[DATA TO PROCESS Boundary: Start]
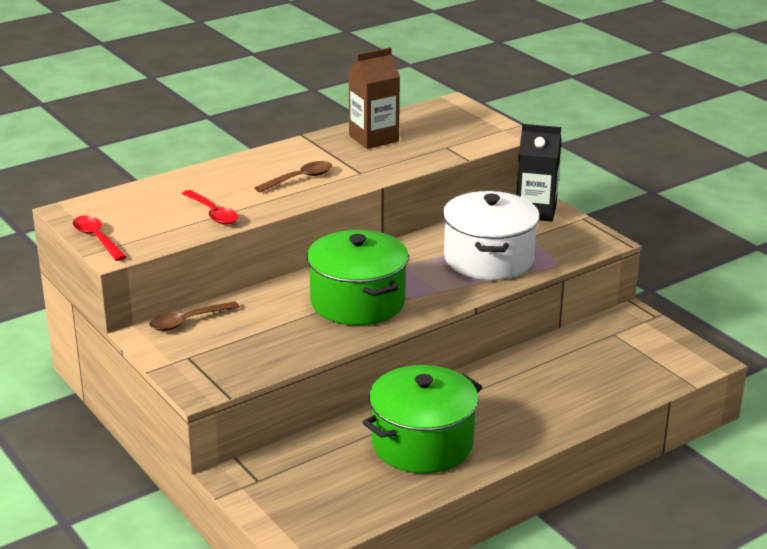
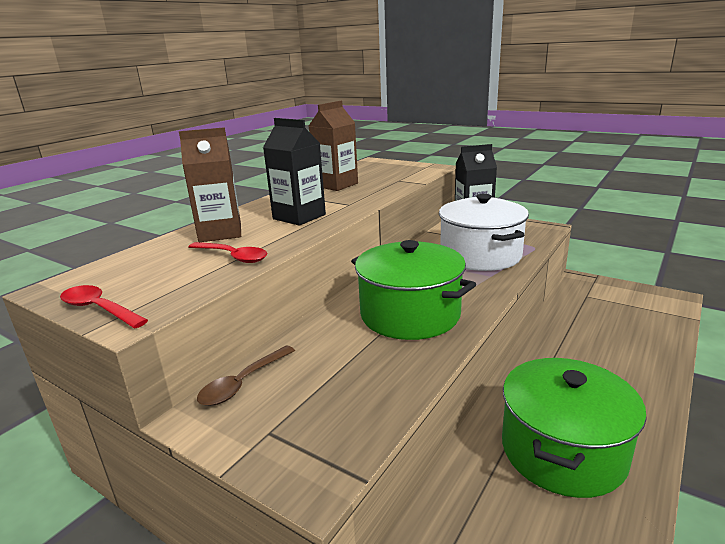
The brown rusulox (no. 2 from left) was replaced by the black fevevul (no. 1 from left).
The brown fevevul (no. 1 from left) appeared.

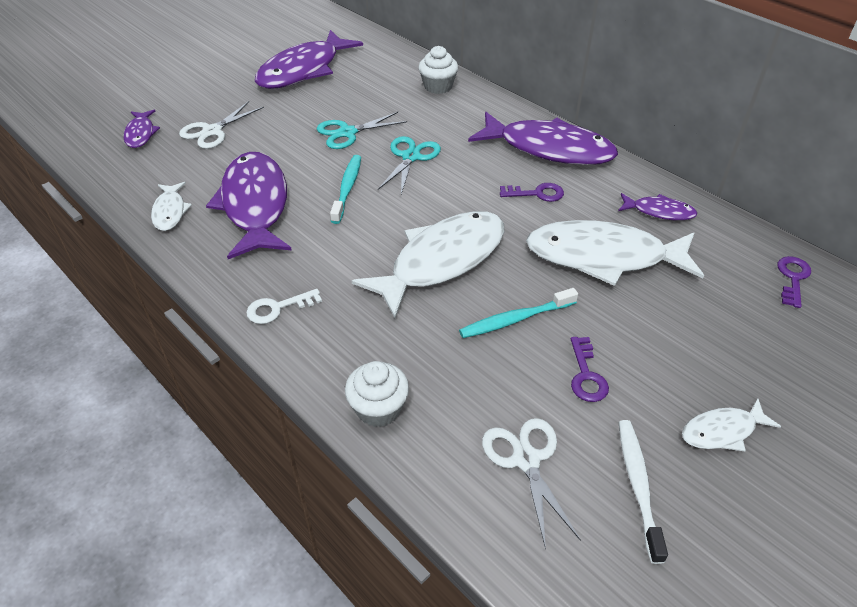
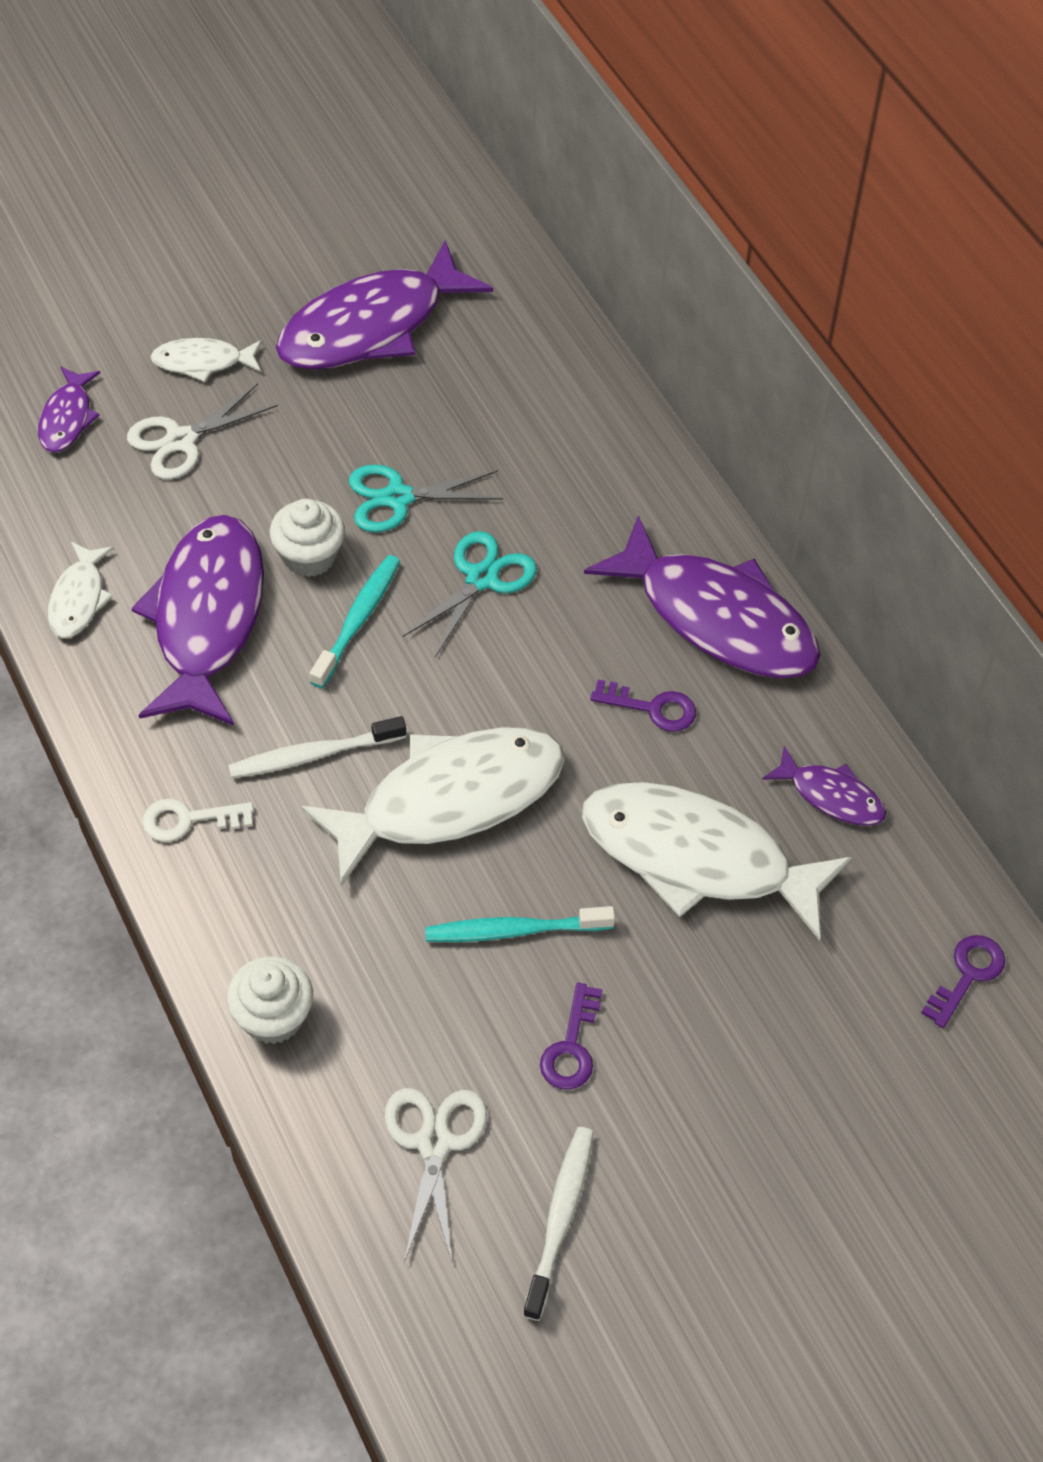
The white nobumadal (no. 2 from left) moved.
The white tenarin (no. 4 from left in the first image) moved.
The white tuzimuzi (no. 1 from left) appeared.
[DATA TO PROCESS Boundary: End]
### WHAT TO PRODUCE
An exact copy of the entries, minus the pictures, is what's needed here.

### PROBLEM SOLUTION
The brown rusulox (no. 2 from left) was replaced by the black fevevul (no. 1 from left).
The brown fevevul (no. 1 from left) appeared.

The white nobumadal (no. 2 from left) moved.
The white tenarin (no. 4 from left in the first image) moved.
The white tuzimuzi (no. 1 from left) appeared.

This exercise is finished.